Assignment>
Would you output the entries below only from the line containing "yellow pear [701,506,749,572]" through the line containing "white mouse [268,158,313,200]", exactly as they stand and with both ends included?

Available records>
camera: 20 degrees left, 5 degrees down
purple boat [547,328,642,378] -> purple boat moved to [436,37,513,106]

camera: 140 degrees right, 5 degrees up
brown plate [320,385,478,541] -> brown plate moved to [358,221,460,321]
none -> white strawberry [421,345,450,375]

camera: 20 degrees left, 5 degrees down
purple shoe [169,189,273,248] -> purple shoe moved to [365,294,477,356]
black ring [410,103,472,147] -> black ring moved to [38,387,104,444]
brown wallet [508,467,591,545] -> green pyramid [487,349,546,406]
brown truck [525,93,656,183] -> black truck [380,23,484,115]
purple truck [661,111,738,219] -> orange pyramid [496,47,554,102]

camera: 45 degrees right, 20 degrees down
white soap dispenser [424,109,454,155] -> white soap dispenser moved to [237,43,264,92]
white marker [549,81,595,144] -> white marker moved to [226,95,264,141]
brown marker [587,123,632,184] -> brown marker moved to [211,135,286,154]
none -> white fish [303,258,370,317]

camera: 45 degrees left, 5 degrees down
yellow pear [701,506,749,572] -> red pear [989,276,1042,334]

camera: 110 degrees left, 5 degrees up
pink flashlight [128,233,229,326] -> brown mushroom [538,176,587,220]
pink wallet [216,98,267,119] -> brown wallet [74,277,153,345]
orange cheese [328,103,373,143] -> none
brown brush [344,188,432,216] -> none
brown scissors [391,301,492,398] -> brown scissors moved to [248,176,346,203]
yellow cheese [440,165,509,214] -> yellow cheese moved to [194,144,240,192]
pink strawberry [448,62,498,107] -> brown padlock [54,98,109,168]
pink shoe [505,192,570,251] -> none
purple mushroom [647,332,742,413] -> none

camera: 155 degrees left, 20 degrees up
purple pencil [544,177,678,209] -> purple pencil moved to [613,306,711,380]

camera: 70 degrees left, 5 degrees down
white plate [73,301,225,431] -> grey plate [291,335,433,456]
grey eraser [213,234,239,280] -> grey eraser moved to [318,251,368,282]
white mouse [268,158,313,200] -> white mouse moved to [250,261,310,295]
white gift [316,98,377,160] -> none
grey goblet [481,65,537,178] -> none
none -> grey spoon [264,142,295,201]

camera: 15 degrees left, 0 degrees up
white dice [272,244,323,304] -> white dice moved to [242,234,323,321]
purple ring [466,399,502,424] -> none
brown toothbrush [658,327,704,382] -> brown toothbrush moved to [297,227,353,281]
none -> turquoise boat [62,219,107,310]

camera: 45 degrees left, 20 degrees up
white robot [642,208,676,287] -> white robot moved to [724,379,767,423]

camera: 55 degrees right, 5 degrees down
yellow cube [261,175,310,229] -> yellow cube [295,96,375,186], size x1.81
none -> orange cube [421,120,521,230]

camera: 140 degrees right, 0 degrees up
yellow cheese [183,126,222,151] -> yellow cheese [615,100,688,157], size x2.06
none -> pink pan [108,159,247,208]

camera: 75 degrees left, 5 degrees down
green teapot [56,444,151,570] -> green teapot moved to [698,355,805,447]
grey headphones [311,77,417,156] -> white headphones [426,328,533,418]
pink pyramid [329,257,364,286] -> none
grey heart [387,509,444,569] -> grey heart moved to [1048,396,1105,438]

Answer for this exercise>
yellow pear [701,506,749,572] -> red pear [989,276,1042,334]

camera: 110 degrees left, 5 degrees up
pink flashlight [128,233,229,326] -> brown mushroom [538,176,587,220]
pink wallet [216,98,267,119] -> brown wallet [74,277,153,345]
orange cheese [328,103,373,143] -> none
brown brush [344,188,432,216] -> none
brown scissors [391,301,492,398] -> brown scissors moved to [248,176,346,203]
yellow cheese [440,165,509,214] -> yellow cheese moved to [194,144,240,192]
pink strawberry [448,62,498,107] -> brown padlock [54,98,109,168]
pink shoe [505,192,570,251] -> none
purple mushroom [647,332,742,413] -> none

camera: 155 degrees left, 20 degrees up
purple pencil [544,177,678,209] -> purple pencil moved to [613,306,711,380]

camera: 70 degrees left, 5 degrees down
white plate [73,301,225,431] -> grey plate [291,335,433,456]
grey eraser [213,234,239,280] -> grey eraser moved to [318,251,368,282]
white mouse [268,158,313,200] -> white mouse moved to [250,261,310,295]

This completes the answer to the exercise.